WHAT IS REQUIRED >>
In your copy of the records, include every word exactly and no pictures.

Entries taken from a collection
---

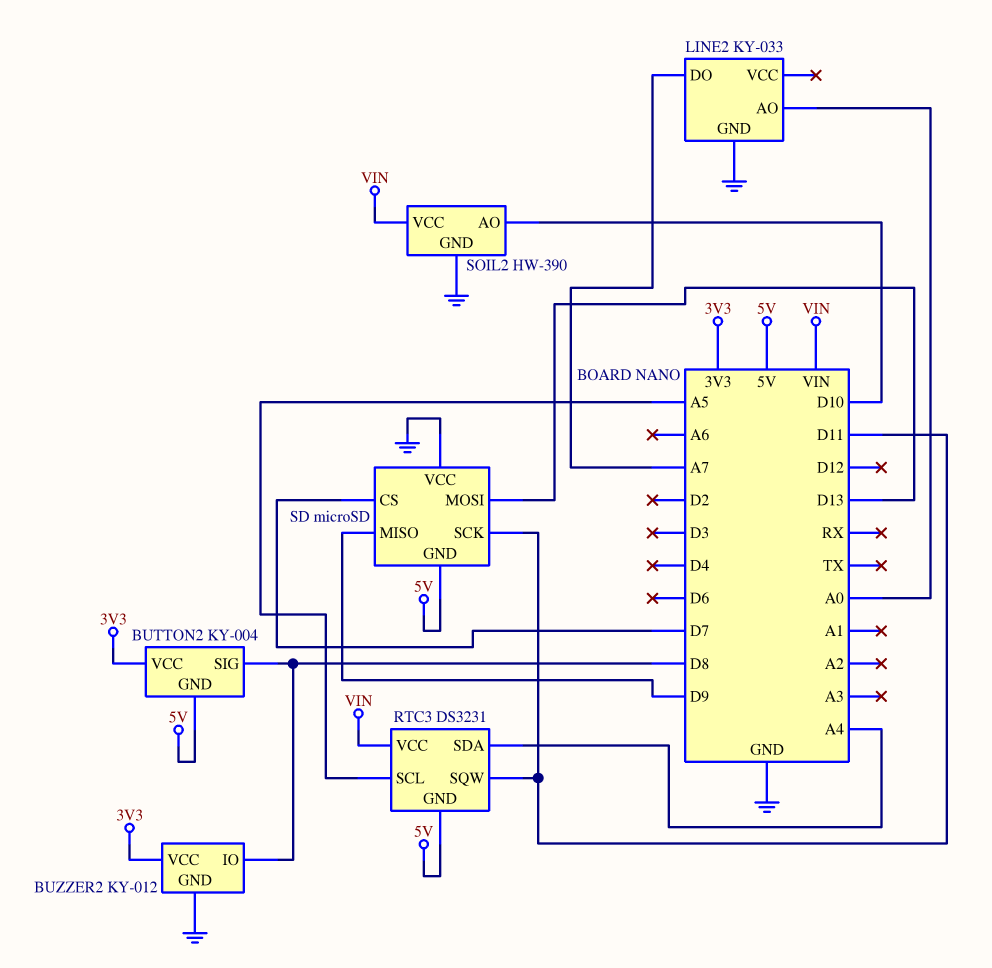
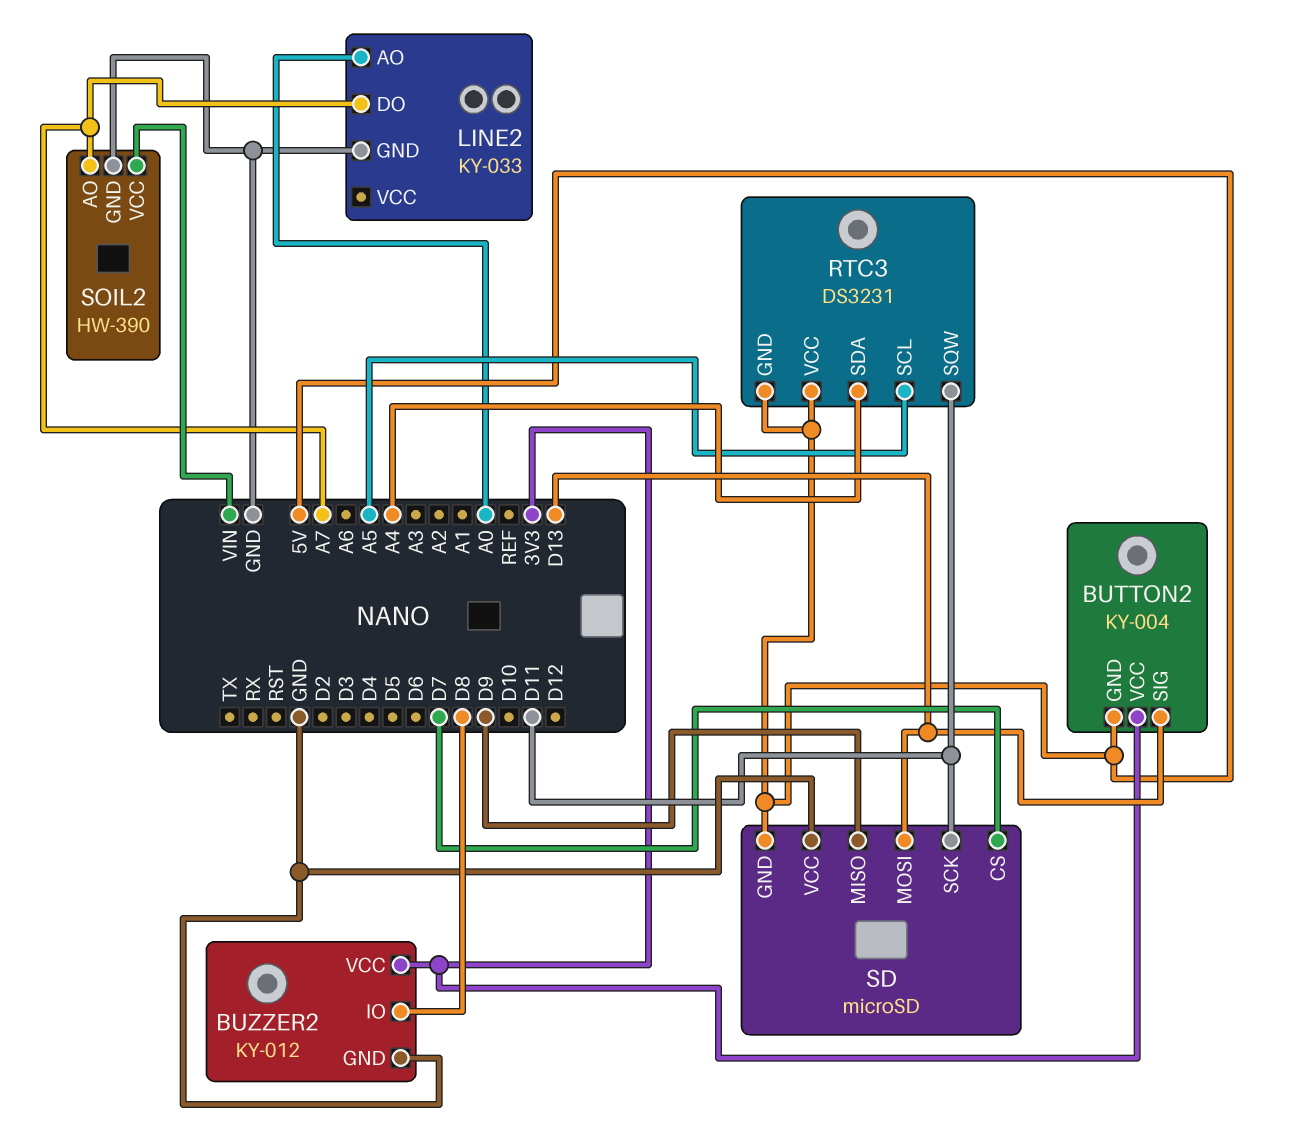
BUTTON2 pin SIG: D8 -> D13
RTC3 pin VCC: VIN -> 5V
SOIL2 pin AO: D10 -> A7

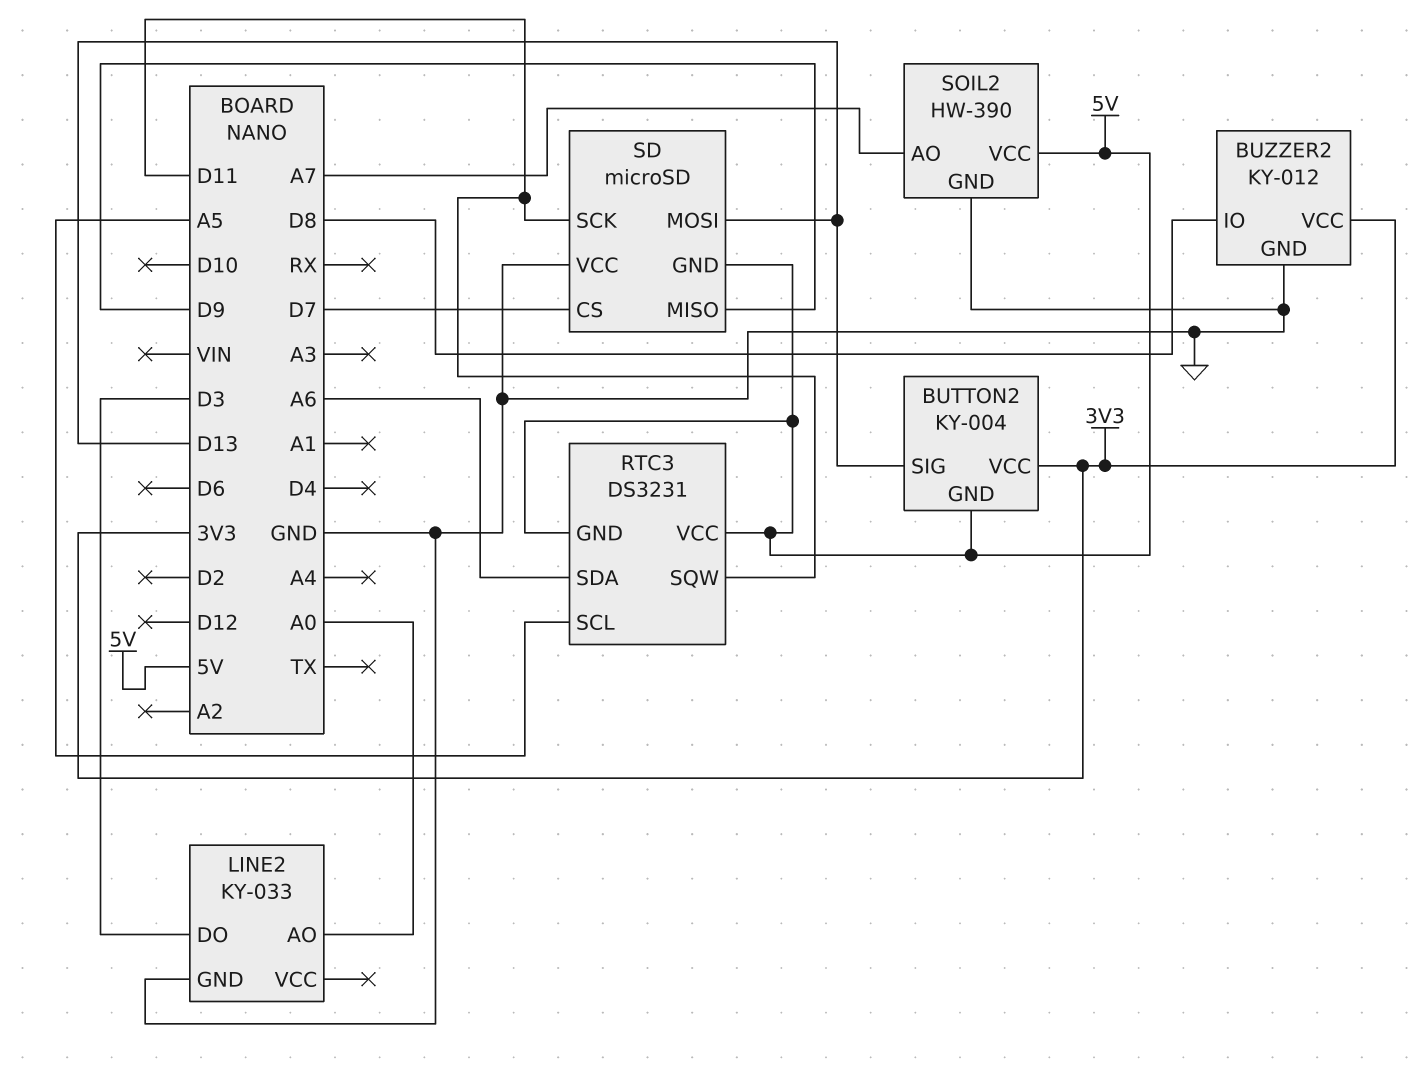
LINE2 pin DO: A7 -> D3
RTC3 pin SDA: A4 -> A6
SOIL2 pin VCC: VIN -> 5V

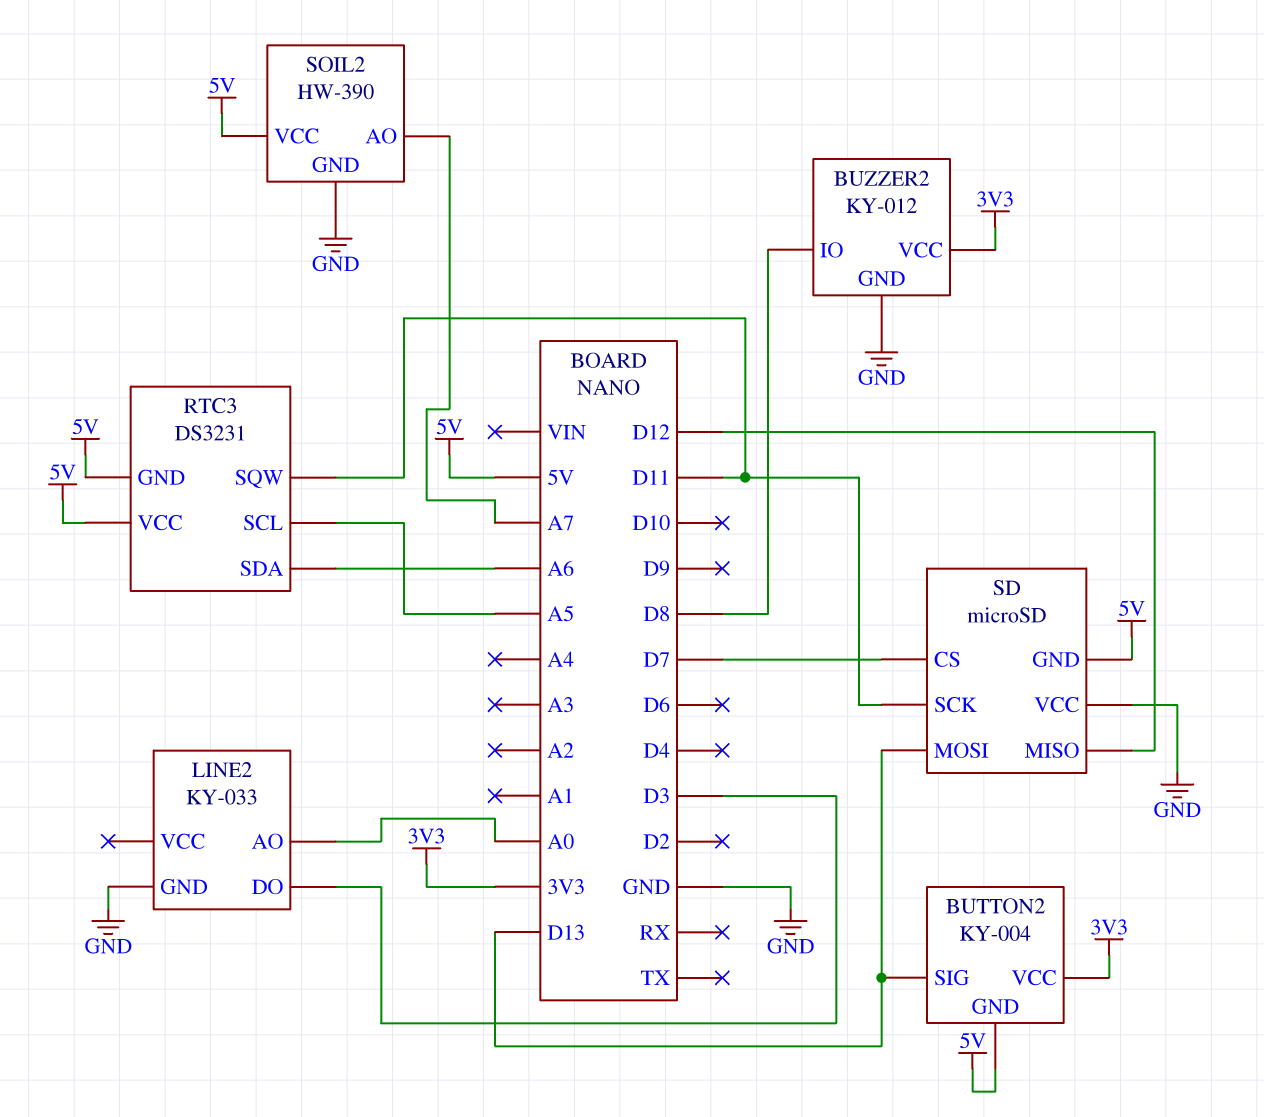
SD pin MISO: D9 -> D12

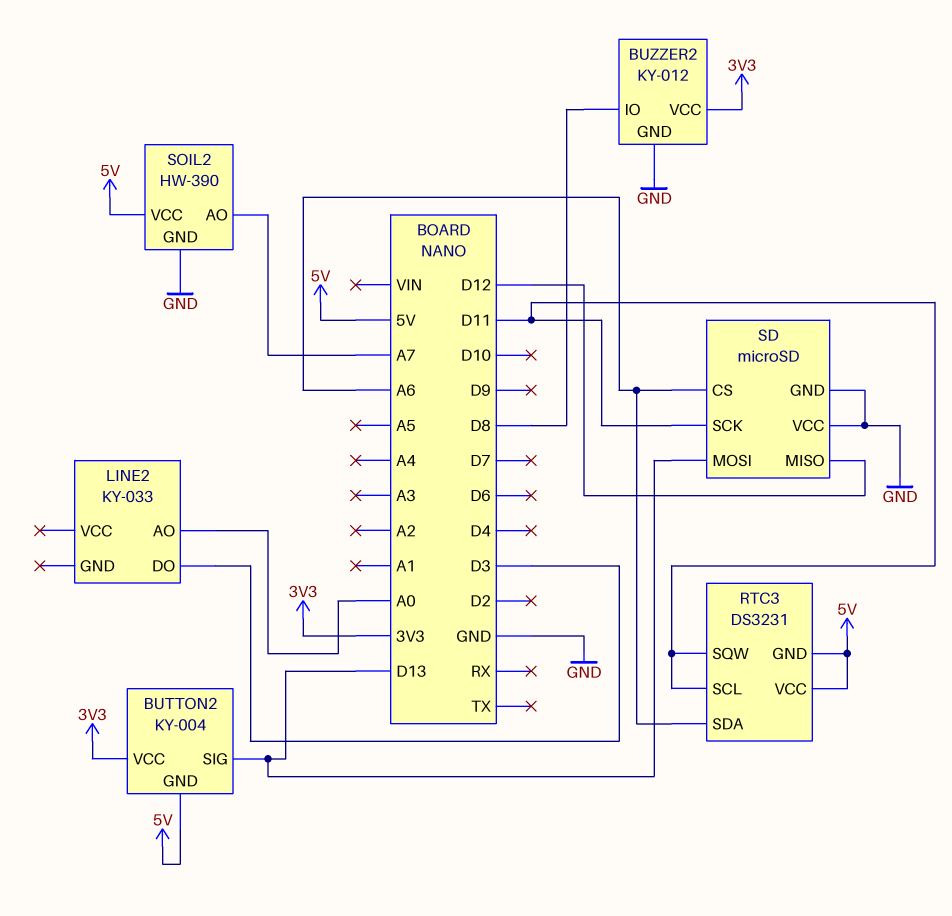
LINE2 pin GND: GND -> none
RTC3 pin SCL: A5 -> D11
SD pin CS: D7 -> A6
SD pin GND: 5V -> GND

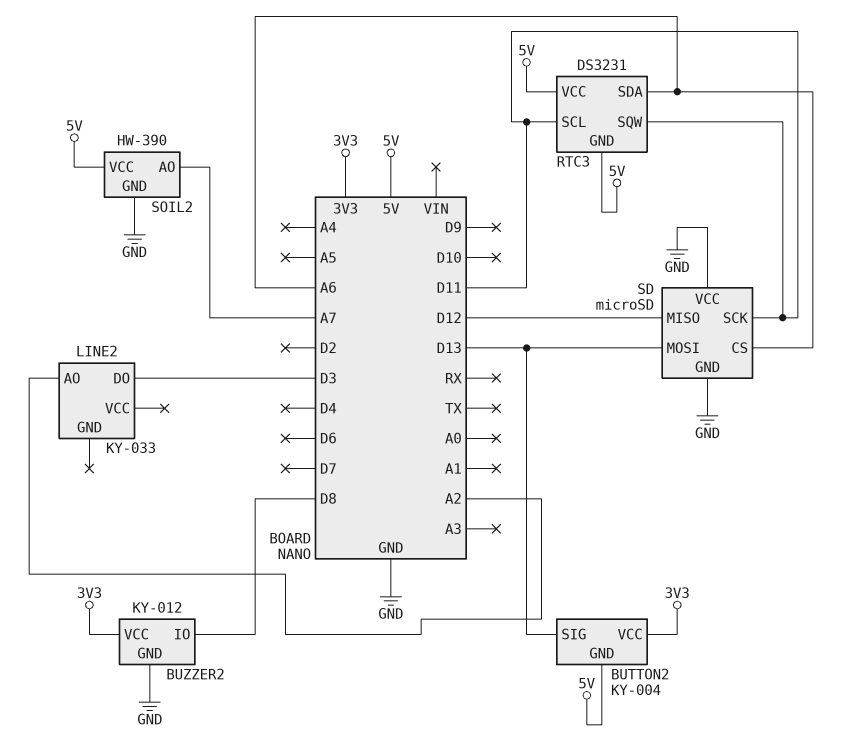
LINE2 pin AO: A0 -> A2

---

RESULT BELOW >>
BUTTON2 pin SIG: D8 -> D13
RTC3 pin VCC: VIN -> 5V
SOIL2 pin AO: D10 -> A7

LINE2 pin DO: A7 -> D3
RTC3 pin SDA: A4 -> A6
SOIL2 pin VCC: VIN -> 5V

SD pin MISO: D9 -> D12

LINE2 pin GND: GND -> none
RTC3 pin SCL: A5 -> D11
SD pin CS: D7 -> A6
SD pin GND: 5V -> GND

LINE2 pin AO: A0 -> A2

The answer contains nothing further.